» Scene comparison data:

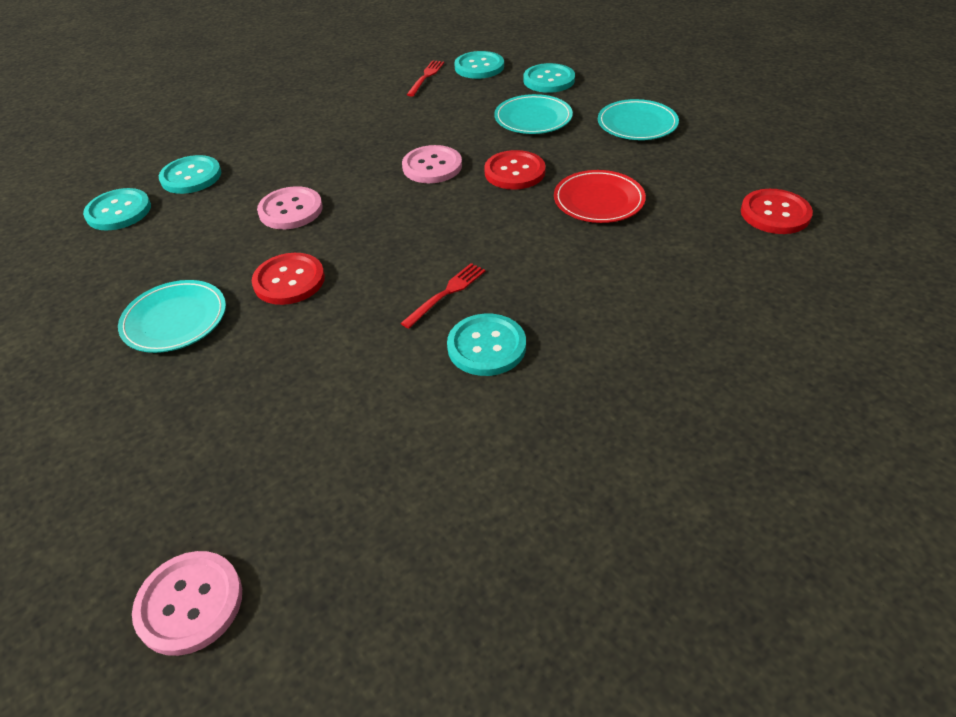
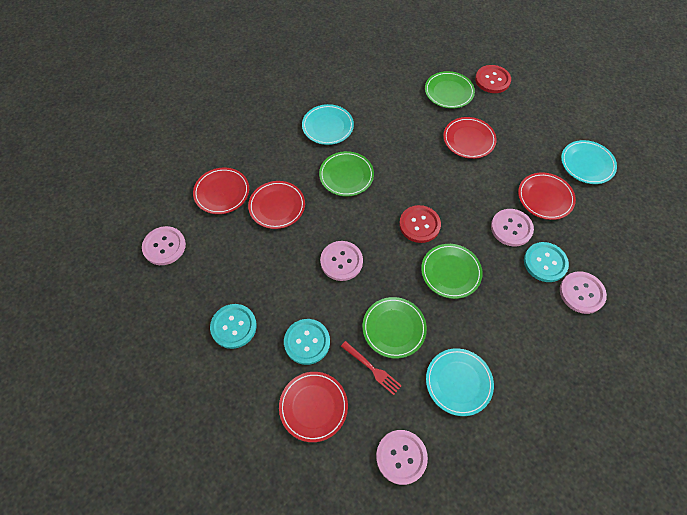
green plate: 0 -> 4
pink button: 3 -> 5
red button: 3 -> 2
red fork: 2 -> 1
red plate: 1 -> 5
turquoise button: 5 -> 3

» ABOUT THIS EXERCISE:
Would you reproduce, word for word, the lines from the one holding "pink button: 3 -> 5" through the final line of the entries, both included?

» EXERCISE SOLUTION:
pink button: 3 -> 5
red button: 3 -> 2
red fork: 2 -> 1
red plate: 1 -> 5
turquoise button: 5 -> 3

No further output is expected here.